%%

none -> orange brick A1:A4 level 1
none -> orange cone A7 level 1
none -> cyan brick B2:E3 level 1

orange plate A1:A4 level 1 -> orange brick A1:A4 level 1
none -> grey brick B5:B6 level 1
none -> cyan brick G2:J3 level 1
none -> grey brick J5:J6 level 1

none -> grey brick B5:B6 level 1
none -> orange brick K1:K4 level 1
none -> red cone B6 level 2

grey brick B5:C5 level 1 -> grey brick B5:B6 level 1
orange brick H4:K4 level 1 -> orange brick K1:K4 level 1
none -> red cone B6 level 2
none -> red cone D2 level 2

%%
%%

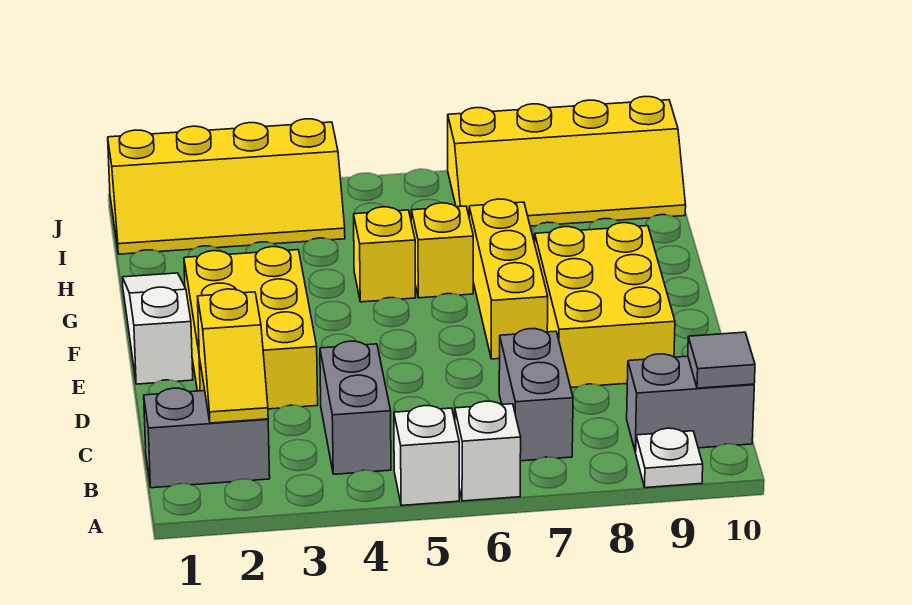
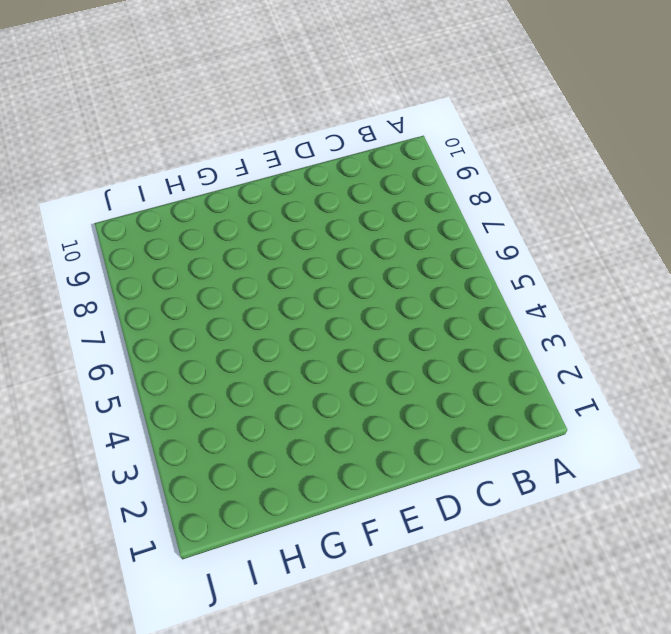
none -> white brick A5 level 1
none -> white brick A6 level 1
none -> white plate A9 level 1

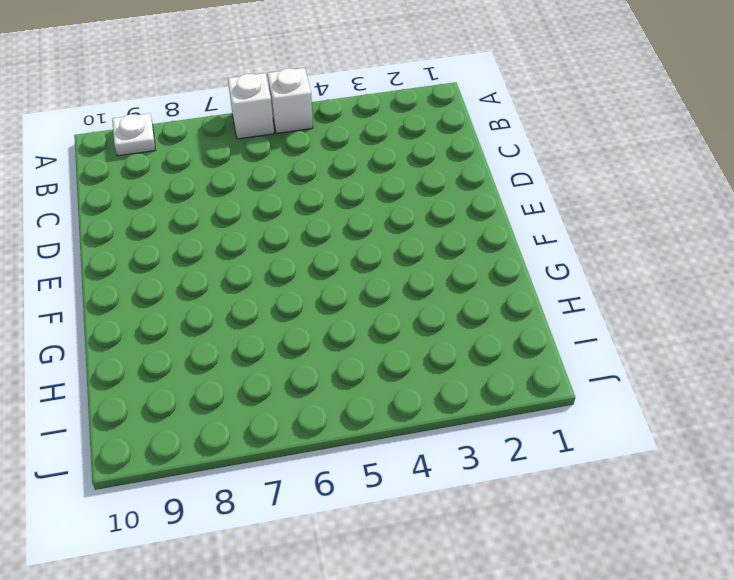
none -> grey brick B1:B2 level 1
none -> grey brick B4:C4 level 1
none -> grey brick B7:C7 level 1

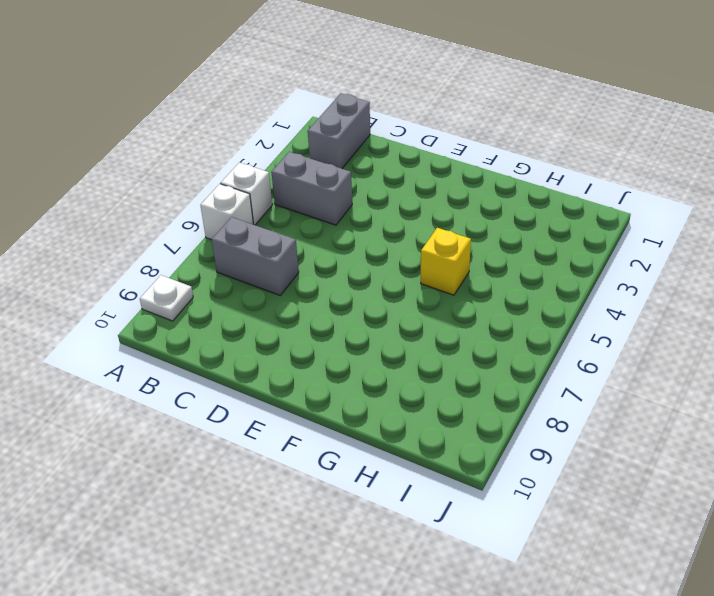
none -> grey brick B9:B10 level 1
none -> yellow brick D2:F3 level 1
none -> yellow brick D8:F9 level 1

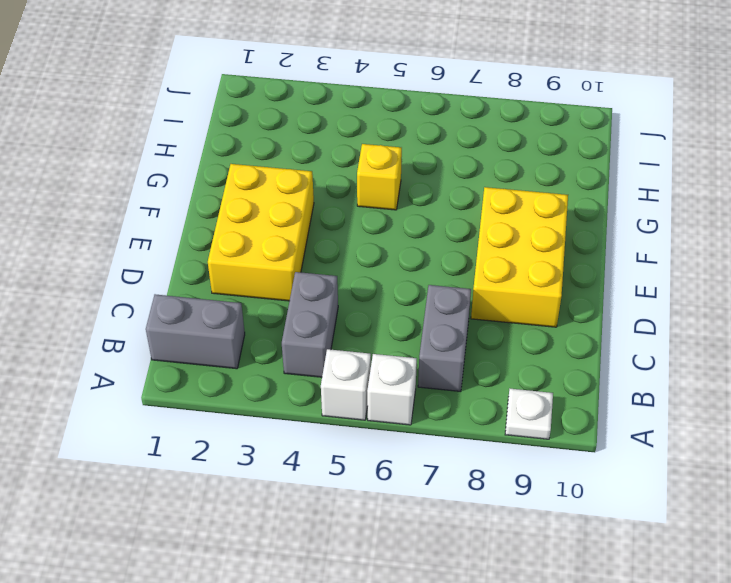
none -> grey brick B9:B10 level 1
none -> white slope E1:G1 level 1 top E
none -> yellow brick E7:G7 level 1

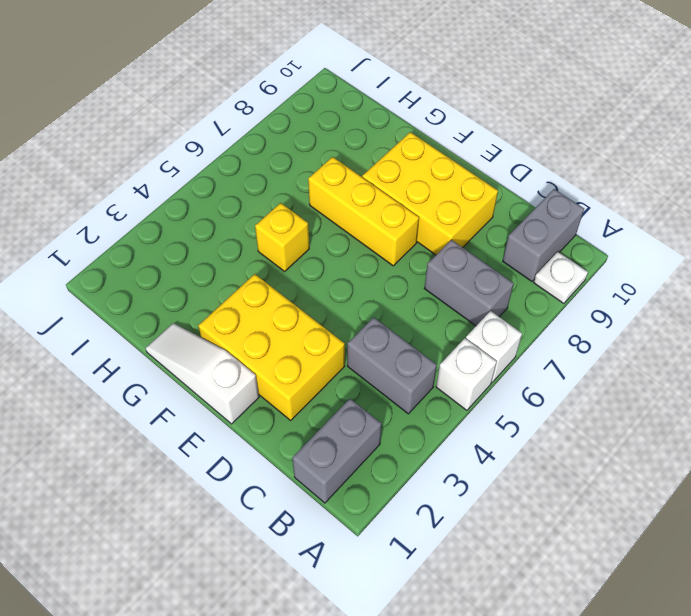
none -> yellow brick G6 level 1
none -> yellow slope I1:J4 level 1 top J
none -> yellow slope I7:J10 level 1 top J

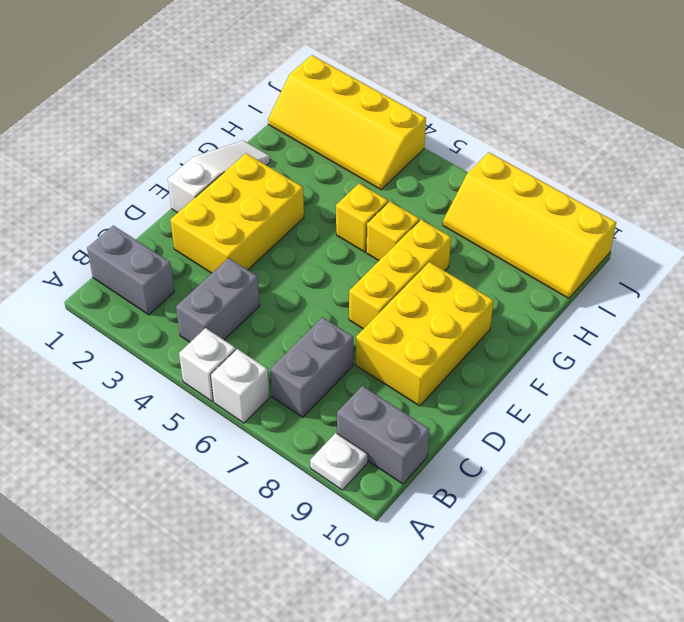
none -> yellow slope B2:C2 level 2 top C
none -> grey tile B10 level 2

%%
%%

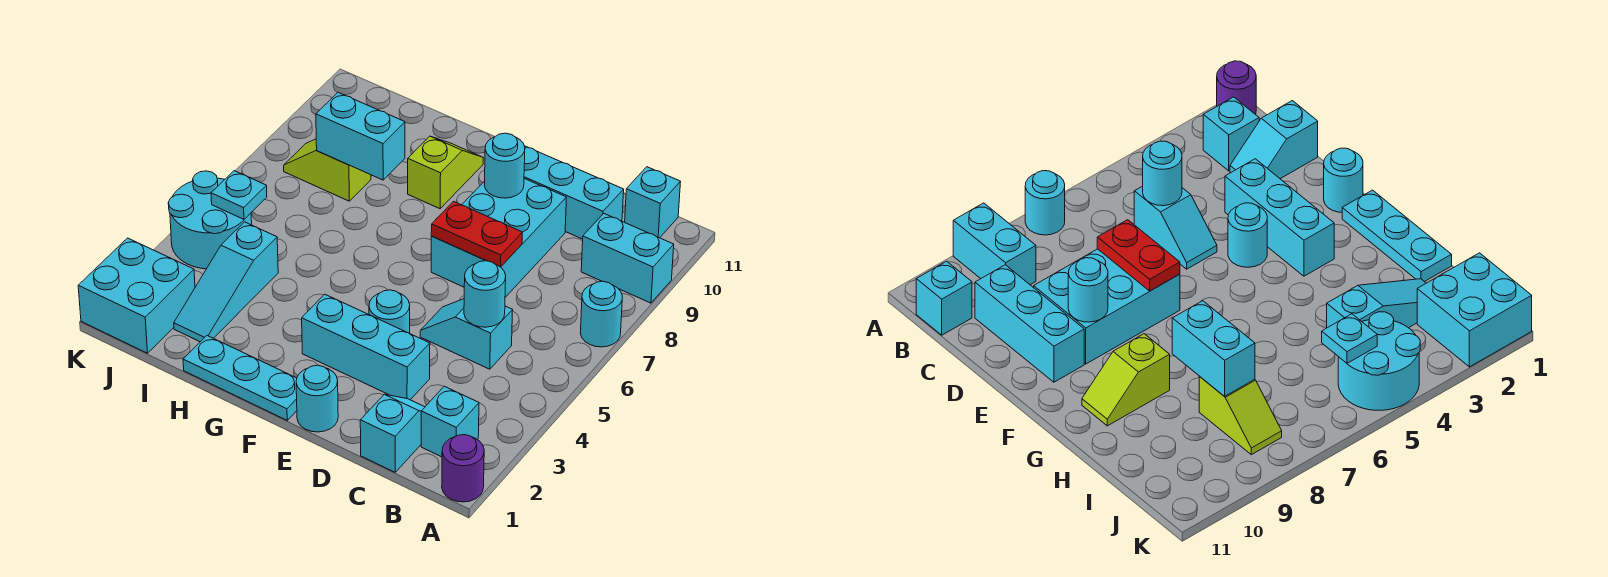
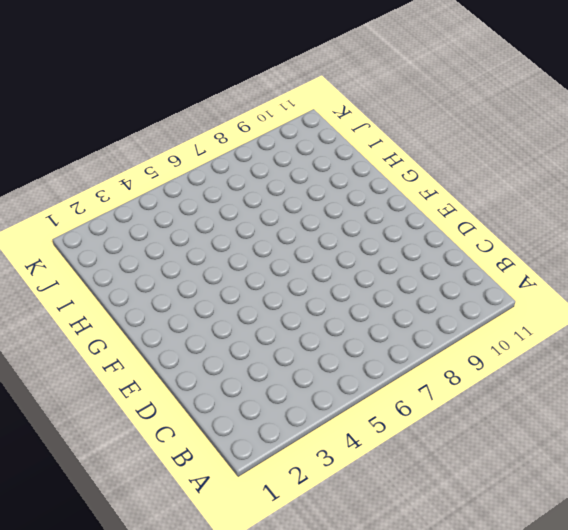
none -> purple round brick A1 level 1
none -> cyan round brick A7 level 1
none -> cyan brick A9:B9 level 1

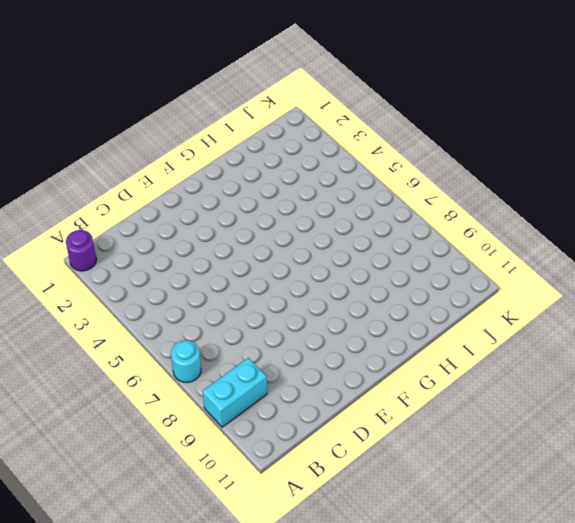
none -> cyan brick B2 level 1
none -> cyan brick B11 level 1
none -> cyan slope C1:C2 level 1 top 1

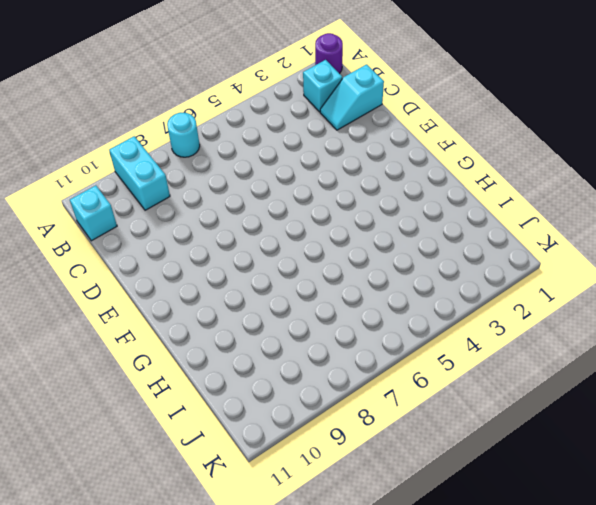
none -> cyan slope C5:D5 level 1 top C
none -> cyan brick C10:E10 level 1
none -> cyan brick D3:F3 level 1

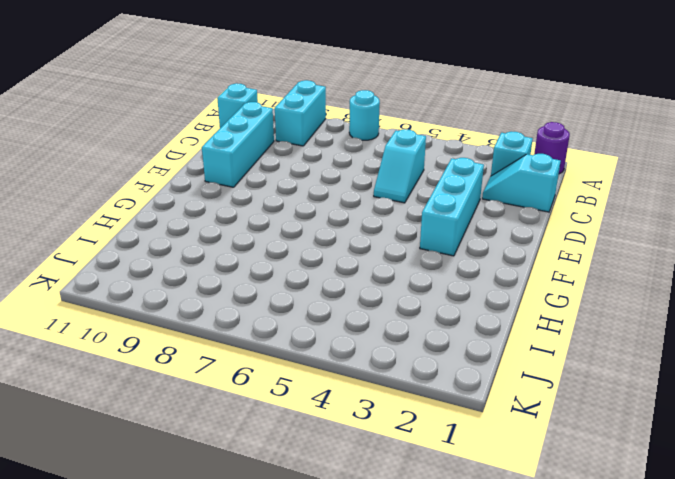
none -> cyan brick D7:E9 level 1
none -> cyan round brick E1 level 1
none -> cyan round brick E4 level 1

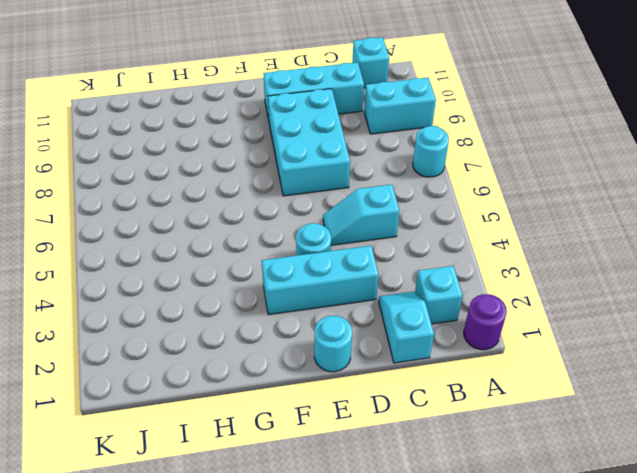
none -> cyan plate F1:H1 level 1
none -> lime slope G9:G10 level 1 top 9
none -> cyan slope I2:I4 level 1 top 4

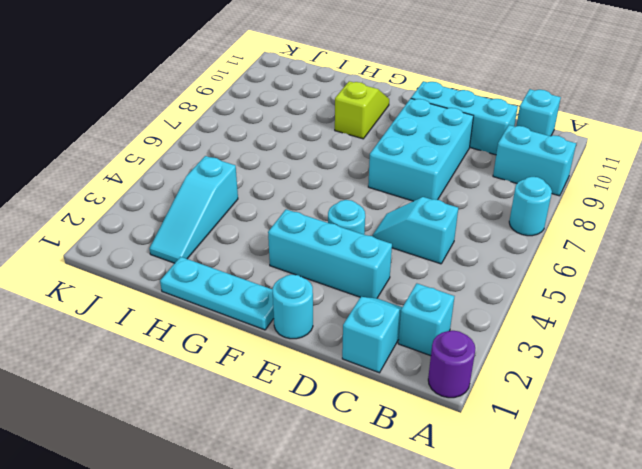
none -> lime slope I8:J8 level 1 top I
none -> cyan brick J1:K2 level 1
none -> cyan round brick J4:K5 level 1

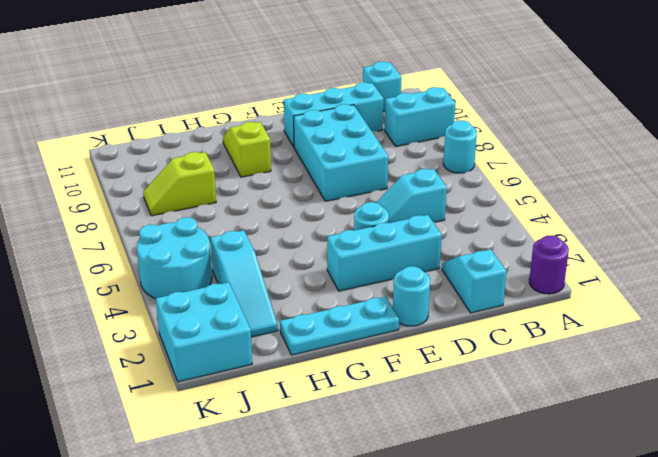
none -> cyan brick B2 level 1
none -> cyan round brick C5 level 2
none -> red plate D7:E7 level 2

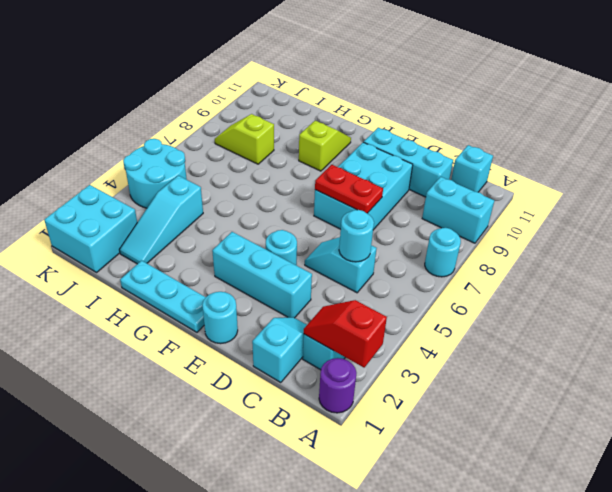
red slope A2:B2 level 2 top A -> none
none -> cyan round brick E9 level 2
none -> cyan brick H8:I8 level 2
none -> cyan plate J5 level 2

%%

▸ **EXERCISE DESCRIPTION**:
Your task is to copy each line of the data above that holds "plate".

▸ **EXERCISE SOLUTION**:
orange plate A1:A4 level 1 -> orange brick A1:A4 level 1
none -> white plate A9 level 1
none -> cyan plate F1:H1 level 1
none -> red plate D7:E7 level 2
none -> cyan plate J5 level 2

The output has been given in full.